▸ Extracted records

--- START ---

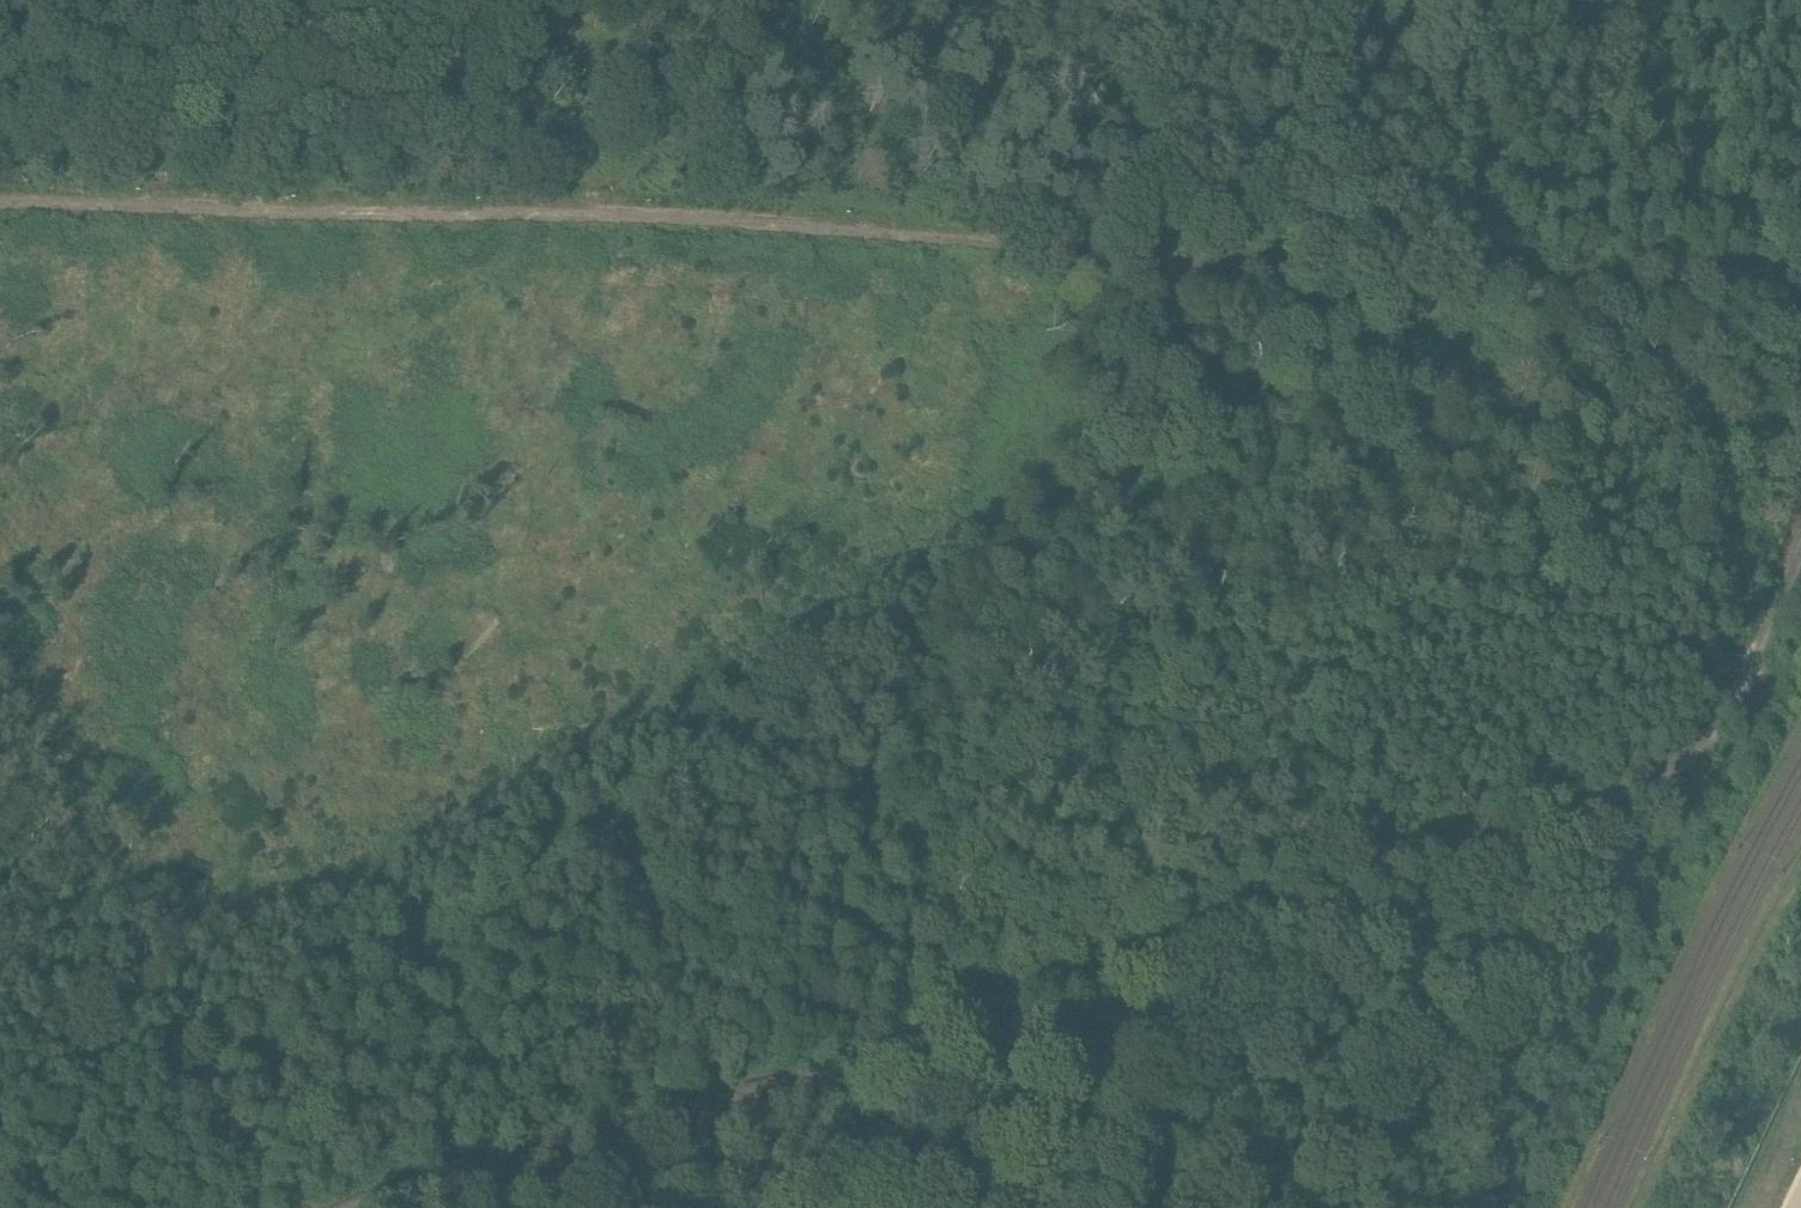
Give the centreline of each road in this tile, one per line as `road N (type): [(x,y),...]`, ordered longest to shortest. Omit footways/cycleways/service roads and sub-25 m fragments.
road 1 (track): [(0,202),(956,236),(1092,229),(1800,299)]
road 2 (track): [(0,1171),(1471,272)]
road 3 (track): [(1800,609),(1733,724),(1695,763),(1082,977),(472,1159),(463,1207)]
road 4 (track): [(1176,1207),(1279,969)]
road 5 (track): [(1138,0),(1095,213)]
road 6 (track): [(0,99),(175,0)]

--- END ---

▸ What to work on
Please provide a faithful transcription of all the data, pictures excluded.

▸ Answer to this task
Give the centreline of each road in this tile, one per line as `road N (type): [(x,y),...]`, ordered longest to shortest. Omit footways/cycleways/service roads and sub-25 m fragments.
road 1 (track): [(0,202),(956,236),(1092,229),(1800,299)]
road 2 (track): [(0,1171),(1471,272)]
road 3 (track): [(1800,609),(1733,724),(1695,763),(1082,977),(472,1159),(463,1207)]
road 4 (track): [(1176,1207),(1279,969)]
road 5 (track): [(1138,0),(1095,213)]
road 6 (track): [(0,99),(175,0)]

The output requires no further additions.